▶ _Recorded data_:

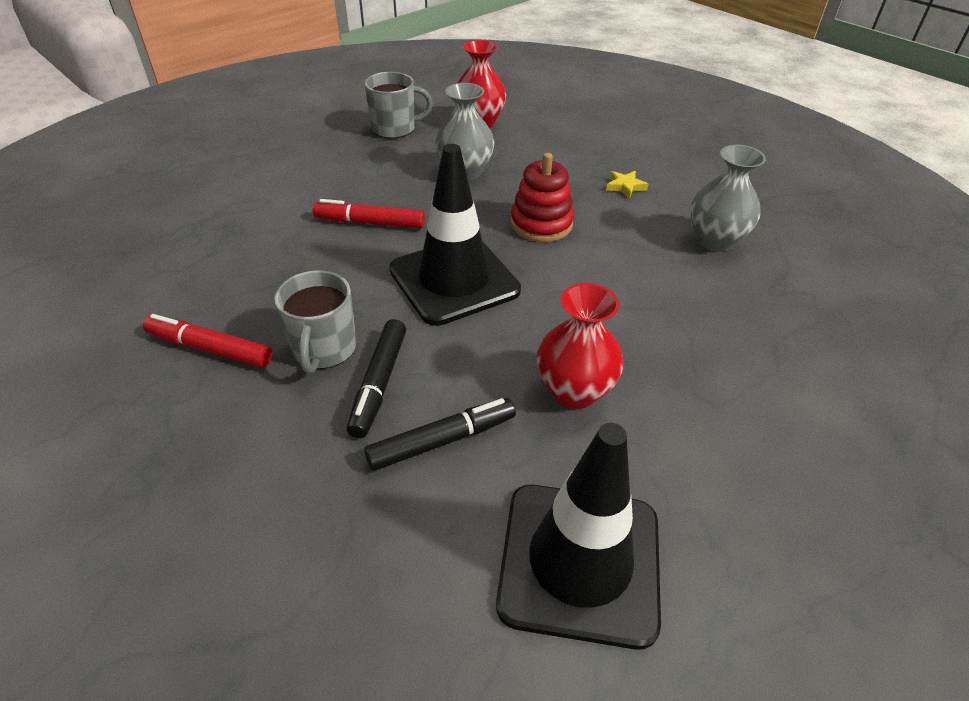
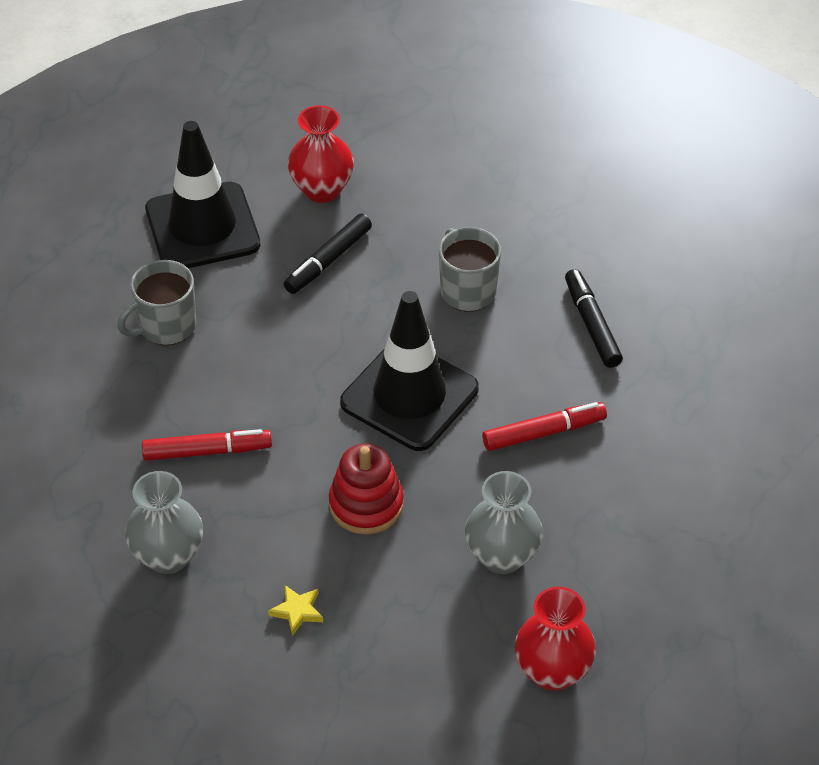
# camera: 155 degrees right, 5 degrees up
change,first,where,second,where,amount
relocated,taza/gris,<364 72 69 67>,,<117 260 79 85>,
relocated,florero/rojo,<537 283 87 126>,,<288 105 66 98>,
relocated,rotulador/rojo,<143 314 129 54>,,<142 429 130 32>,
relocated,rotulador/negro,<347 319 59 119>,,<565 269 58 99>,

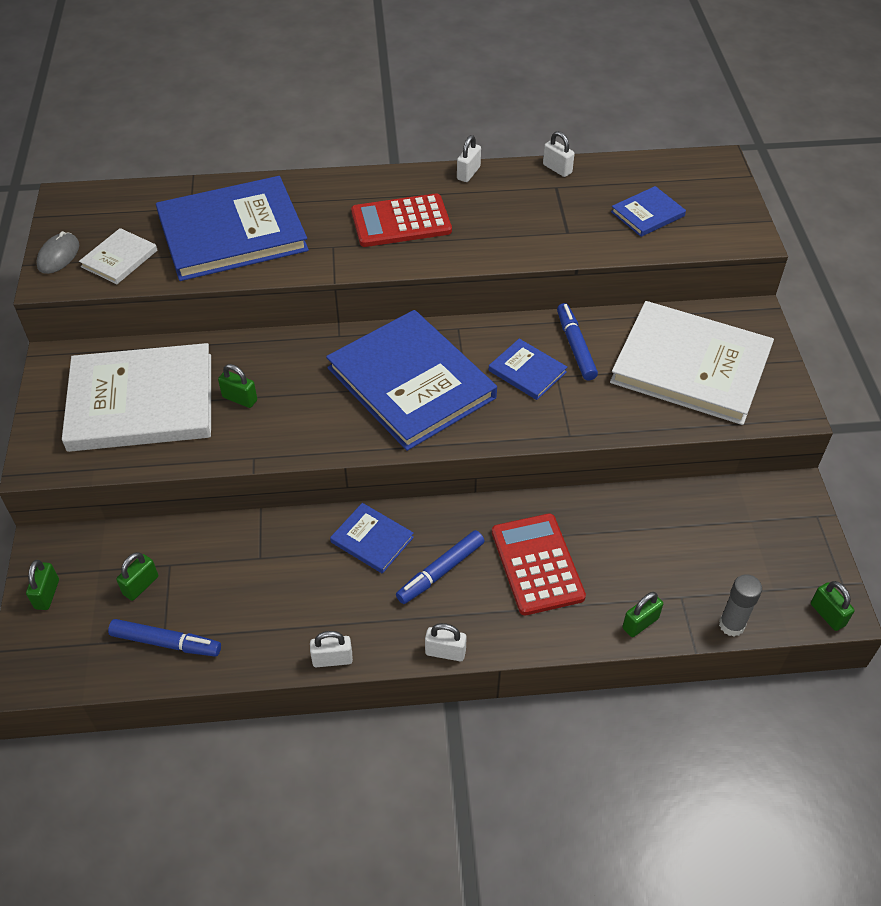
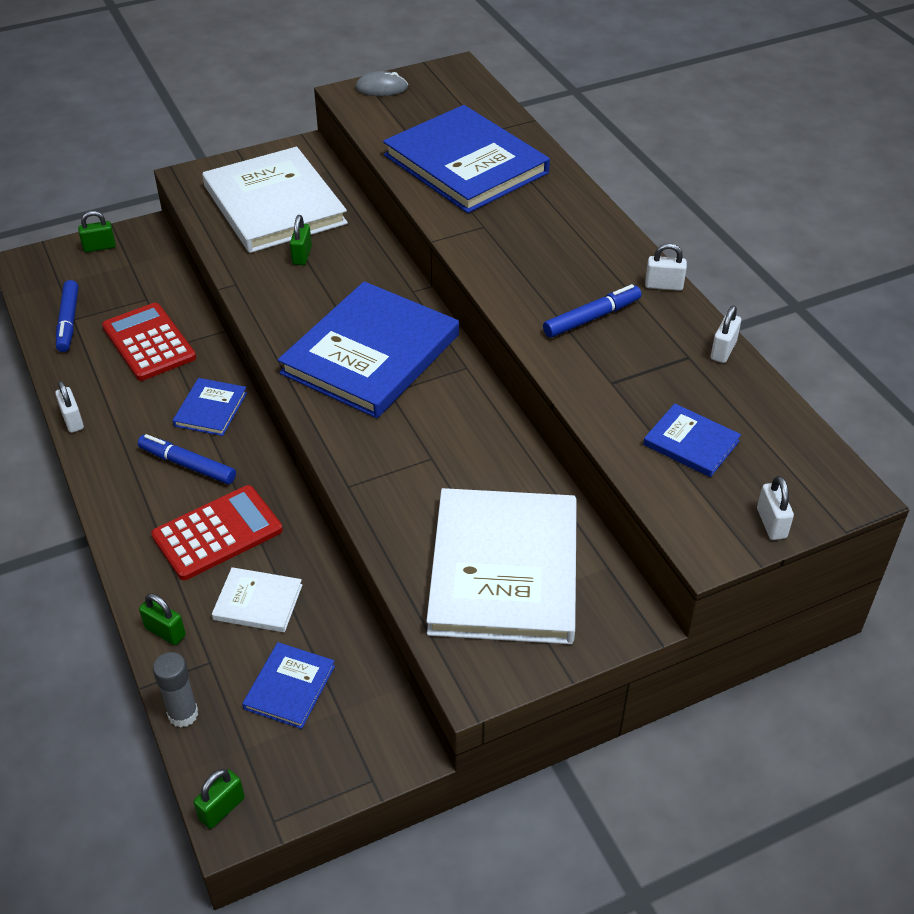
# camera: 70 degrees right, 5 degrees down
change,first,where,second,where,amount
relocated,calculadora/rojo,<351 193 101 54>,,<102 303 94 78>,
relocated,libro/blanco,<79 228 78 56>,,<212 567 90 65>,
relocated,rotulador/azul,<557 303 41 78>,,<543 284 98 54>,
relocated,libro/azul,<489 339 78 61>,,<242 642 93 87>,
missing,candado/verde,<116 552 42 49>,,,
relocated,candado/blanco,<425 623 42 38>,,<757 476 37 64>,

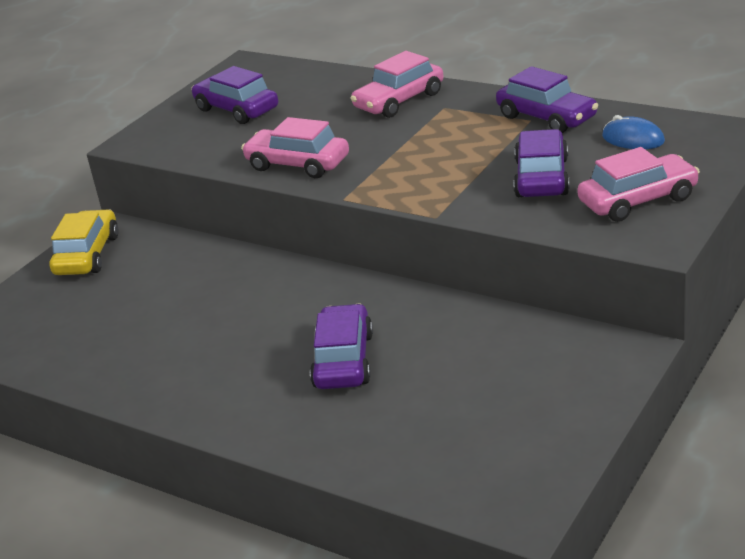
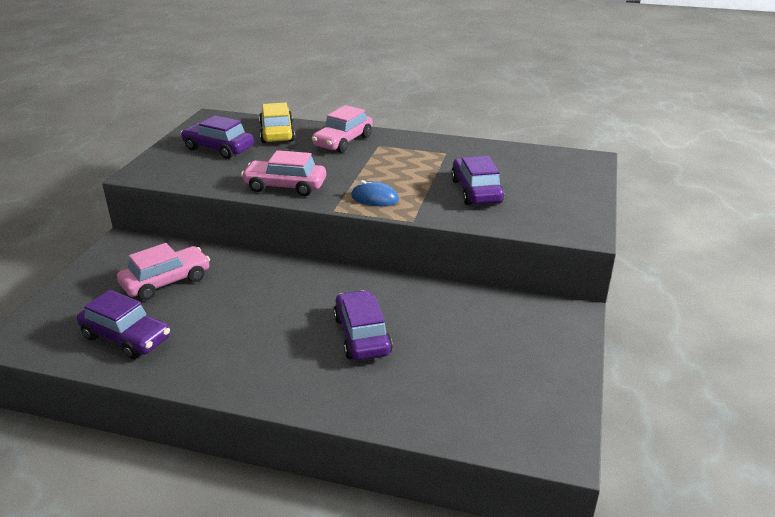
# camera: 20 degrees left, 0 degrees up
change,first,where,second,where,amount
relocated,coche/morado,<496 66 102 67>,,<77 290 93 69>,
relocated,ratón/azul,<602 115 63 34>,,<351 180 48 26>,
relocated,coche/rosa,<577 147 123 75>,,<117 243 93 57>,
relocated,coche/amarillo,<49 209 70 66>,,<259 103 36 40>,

▶ _Exercise instructions_: Copy all the material exactly; omit images.

▶ _Solution for this task_:
# camera: 155 degrees right, 5 degrees up
change,first,where,second,where,amount
relocated,taza/gris,<364 72 69 67>,,<117 260 79 85>,
relocated,florero/rojo,<537 283 87 126>,,<288 105 66 98>,
relocated,rotulador/rojo,<143 314 129 54>,,<142 429 130 32>,
relocated,rotulador/negro,<347 319 59 119>,,<565 269 58 99>,

# camera: 70 degrees right, 5 degrees down
change,first,where,second,where,amount
relocated,calculadora/rojo,<351 193 101 54>,,<102 303 94 78>,
relocated,libro/blanco,<79 228 78 56>,,<212 567 90 65>,
relocated,rotulador/azul,<557 303 41 78>,,<543 284 98 54>,
relocated,libro/azul,<489 339 78 61>,,<242 642 93 87>,
missing,candado/verde,<116 552 42 49>,,,
relocated,candado/blanco,<425 623 42 38>,,<757 476 37 64>,

# camera: 20 degrees left, 0 degrees up
change,first,where,second,where,amount
relocated,coche/morado,<496 66 102 67>,,<77 290 93 69>,
relocated,ratón/azul,<602 115 63 34>,,<351 180 48 26>,
relocated,coche/rosa,<577 147 123 75>,,<117 243 93 57>,
relocated,coche/amarillo,<49 209 70 66>,,<259 103 36 40>,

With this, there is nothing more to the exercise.